**INSTRUCTION:** Only one stretch of the data below is needed. Output the lines from the one with "desk: (140, 345)" up to and including the one with "water cooler: (332, 376) -> (669, 138), moved", exactly as they stand.

**DATA EXTRACTS:**
>>>
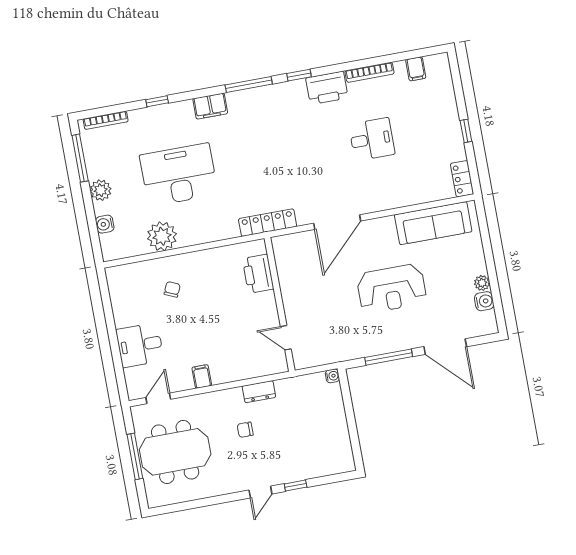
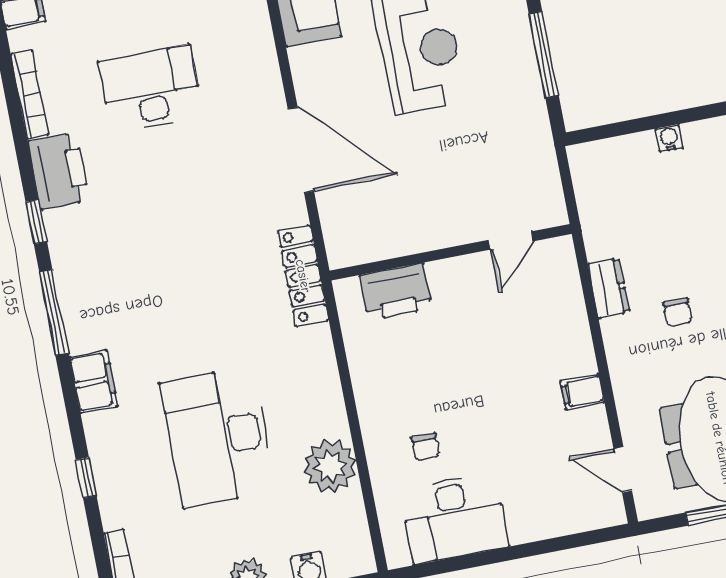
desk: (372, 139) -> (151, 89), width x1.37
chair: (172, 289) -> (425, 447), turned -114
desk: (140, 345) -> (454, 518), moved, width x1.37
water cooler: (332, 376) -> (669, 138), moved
<<<
>>>
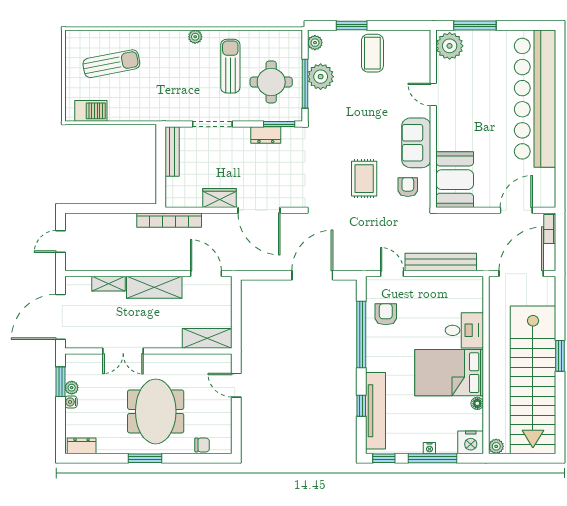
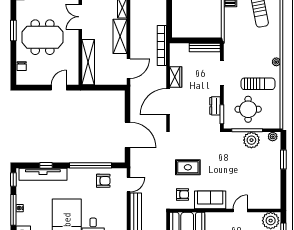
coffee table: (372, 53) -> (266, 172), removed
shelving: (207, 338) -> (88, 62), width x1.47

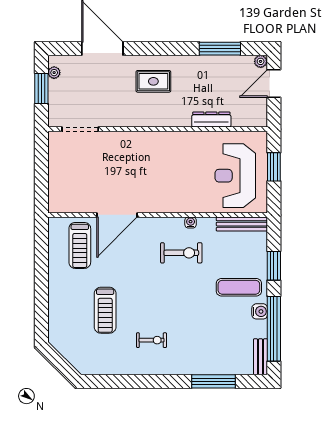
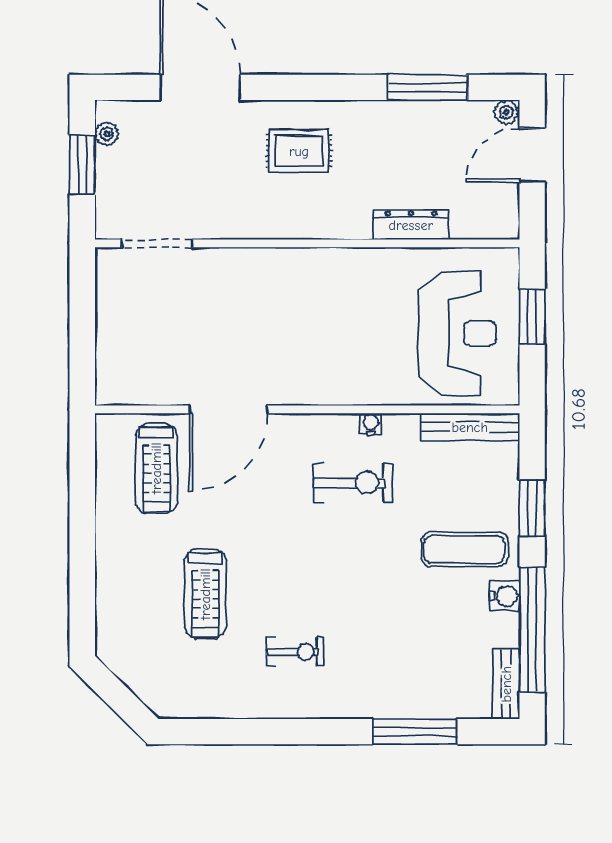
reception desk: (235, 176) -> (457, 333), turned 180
<<<
>>>
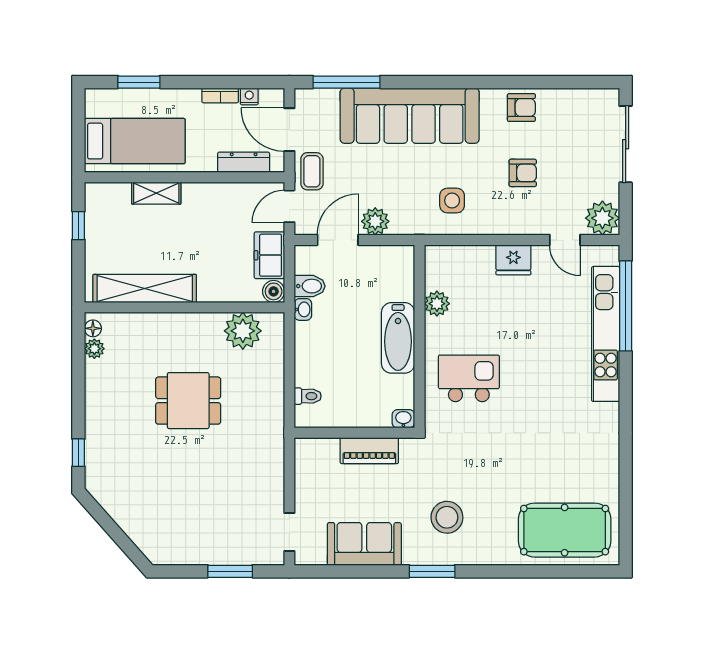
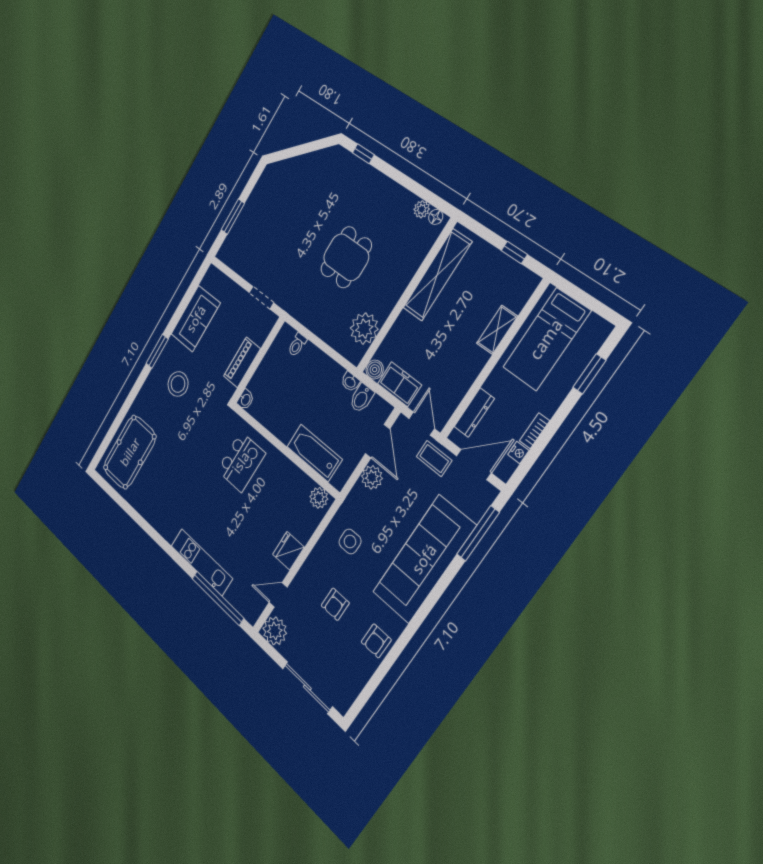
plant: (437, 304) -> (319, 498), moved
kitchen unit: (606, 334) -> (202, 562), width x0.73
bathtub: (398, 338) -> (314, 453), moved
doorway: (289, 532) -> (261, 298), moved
<<<
**RESULT OF THE TASK:**
desk: (140, 345) -> (454, 518), moved, width x1.37
water cooler: (332, 376) -> (669, 138), moved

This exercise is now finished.